## Aim of the task
What number of lines in the entries hold the string "plus"? Answer with it alone.

==============================

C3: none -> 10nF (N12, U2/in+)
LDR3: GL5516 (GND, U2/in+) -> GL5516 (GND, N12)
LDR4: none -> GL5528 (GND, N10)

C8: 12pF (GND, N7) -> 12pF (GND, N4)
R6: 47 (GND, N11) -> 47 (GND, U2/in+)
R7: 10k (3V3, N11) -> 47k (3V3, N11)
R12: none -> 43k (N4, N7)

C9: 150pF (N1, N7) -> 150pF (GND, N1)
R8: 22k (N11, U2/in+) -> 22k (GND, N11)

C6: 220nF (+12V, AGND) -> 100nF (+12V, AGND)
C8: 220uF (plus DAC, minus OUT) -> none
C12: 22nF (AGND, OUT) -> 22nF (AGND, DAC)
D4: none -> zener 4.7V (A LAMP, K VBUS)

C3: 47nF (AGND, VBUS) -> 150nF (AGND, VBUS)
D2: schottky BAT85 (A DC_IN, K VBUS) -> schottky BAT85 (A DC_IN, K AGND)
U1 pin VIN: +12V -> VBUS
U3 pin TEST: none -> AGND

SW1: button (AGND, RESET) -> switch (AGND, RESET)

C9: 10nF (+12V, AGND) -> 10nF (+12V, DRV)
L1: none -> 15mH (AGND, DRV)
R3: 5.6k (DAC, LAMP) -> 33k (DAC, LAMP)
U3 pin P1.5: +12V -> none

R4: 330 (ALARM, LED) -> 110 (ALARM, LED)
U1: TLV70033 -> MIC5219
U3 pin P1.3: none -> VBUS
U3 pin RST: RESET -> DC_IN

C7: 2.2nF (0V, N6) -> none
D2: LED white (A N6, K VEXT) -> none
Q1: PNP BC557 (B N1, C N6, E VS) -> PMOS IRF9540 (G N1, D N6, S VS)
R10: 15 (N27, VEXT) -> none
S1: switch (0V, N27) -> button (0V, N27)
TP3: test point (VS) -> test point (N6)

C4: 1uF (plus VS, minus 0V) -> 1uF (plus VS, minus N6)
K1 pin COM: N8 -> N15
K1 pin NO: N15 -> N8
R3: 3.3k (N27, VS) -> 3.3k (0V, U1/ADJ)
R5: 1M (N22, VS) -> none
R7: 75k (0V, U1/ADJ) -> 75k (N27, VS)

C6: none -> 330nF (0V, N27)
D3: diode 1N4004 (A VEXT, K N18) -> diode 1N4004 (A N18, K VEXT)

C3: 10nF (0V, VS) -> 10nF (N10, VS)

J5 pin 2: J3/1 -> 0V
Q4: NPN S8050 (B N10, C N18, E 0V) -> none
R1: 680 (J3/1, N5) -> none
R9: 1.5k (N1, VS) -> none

==============================

## Expected answer
2